§ **DIRECTIONS FOR THIS TASK**
Look through the records and copy each line that has "trapezoid" in it.

== MATERIAL FOR THIS EXERCISE ==

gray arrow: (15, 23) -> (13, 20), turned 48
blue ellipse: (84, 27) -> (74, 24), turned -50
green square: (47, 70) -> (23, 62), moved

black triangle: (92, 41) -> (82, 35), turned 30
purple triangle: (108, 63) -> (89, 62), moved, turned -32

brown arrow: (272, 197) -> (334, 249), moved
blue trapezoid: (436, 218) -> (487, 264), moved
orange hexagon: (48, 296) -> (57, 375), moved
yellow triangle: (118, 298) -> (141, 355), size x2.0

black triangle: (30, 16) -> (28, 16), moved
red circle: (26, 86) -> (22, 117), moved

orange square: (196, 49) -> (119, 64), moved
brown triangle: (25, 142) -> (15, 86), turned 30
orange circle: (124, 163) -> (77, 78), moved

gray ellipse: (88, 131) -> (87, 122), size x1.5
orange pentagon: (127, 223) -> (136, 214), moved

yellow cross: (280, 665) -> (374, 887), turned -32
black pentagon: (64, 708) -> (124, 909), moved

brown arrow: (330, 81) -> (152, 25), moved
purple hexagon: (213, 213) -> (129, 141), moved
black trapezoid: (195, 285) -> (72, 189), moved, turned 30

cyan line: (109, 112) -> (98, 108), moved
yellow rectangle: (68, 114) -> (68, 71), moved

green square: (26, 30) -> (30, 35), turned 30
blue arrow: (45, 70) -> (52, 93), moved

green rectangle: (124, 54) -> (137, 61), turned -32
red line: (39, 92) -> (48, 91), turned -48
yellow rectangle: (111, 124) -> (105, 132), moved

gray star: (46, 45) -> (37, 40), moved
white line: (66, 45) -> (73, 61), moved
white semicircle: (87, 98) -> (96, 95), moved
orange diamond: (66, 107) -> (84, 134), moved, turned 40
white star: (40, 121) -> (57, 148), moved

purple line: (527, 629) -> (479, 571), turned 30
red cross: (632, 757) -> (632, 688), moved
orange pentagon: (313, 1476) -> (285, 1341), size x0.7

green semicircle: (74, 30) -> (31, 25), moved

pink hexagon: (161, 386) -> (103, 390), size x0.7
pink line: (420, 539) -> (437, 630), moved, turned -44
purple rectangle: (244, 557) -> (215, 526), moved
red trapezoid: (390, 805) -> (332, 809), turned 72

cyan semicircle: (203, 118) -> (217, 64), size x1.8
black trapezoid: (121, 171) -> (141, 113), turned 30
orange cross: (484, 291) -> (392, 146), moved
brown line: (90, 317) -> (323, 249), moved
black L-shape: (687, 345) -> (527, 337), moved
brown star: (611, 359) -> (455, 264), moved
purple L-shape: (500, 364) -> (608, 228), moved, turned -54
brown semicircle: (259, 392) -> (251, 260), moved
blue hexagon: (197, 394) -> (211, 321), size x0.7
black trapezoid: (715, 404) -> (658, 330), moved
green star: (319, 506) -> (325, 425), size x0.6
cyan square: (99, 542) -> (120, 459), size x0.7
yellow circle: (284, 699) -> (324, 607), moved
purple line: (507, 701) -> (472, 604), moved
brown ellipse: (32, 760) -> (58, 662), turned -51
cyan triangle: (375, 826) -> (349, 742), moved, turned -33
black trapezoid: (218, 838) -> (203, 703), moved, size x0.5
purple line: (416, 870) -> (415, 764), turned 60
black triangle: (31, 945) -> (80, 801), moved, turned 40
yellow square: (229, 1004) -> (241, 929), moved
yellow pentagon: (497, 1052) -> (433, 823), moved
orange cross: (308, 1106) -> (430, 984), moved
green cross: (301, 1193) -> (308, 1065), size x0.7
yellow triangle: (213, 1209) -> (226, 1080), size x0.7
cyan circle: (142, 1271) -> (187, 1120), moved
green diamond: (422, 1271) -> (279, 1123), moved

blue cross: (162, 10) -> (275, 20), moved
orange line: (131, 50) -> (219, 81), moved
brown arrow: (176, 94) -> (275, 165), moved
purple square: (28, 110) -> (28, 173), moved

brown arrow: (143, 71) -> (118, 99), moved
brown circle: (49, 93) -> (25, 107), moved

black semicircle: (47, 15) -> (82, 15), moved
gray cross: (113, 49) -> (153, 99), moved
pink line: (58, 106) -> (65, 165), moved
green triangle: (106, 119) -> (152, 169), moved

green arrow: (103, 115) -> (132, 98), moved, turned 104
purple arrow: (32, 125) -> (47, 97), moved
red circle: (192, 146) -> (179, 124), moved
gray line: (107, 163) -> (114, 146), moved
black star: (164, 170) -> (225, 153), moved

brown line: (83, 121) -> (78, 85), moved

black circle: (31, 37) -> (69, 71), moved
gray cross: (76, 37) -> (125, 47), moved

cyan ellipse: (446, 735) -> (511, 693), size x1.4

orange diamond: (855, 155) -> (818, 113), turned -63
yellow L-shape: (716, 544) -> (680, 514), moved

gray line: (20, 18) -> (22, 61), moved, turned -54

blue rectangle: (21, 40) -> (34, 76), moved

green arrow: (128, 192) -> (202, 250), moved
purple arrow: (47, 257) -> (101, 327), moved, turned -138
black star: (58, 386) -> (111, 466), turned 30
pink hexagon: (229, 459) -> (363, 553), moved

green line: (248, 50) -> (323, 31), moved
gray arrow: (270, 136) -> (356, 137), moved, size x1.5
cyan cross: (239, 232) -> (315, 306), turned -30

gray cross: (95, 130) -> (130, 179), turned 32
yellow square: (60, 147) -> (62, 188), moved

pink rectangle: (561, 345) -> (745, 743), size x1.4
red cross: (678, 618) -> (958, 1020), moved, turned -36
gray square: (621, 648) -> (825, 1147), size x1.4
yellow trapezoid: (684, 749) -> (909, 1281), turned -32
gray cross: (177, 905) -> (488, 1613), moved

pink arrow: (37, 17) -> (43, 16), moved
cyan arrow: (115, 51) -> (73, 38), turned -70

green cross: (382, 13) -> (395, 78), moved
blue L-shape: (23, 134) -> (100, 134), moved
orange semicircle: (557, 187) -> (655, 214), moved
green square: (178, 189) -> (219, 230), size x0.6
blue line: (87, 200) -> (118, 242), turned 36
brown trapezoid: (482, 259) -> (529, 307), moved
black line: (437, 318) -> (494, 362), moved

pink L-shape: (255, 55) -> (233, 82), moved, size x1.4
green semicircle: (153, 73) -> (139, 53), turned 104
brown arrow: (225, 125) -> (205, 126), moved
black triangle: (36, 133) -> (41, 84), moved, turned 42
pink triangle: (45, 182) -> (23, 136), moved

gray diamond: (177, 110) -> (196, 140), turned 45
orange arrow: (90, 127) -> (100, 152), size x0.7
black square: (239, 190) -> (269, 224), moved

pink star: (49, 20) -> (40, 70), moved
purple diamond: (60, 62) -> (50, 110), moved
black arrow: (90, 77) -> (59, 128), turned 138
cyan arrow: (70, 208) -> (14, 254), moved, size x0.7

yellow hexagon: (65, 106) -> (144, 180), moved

===

§ **WRITTEN ANSWER**
blue trapezoid: (436, 218) -> (487, 264), moved
black trapezoid: (195, 285) -> (72, 189), moved, turned 30
red trapezoid: (390, 805) -> (332, 809), turned 72
black trapezoid: (121, 171) -> (141, 113), turned 30
black trapezoid: (715, 404) -> (658, 330), moved
black trapezoid: (218, 838) -> (203, 703), moved, size x0.5
yellow trapezoid: (684, 749) -> (909, 1281), turned -32
brown trapezoid: (482, 259) -> (529, 307), moved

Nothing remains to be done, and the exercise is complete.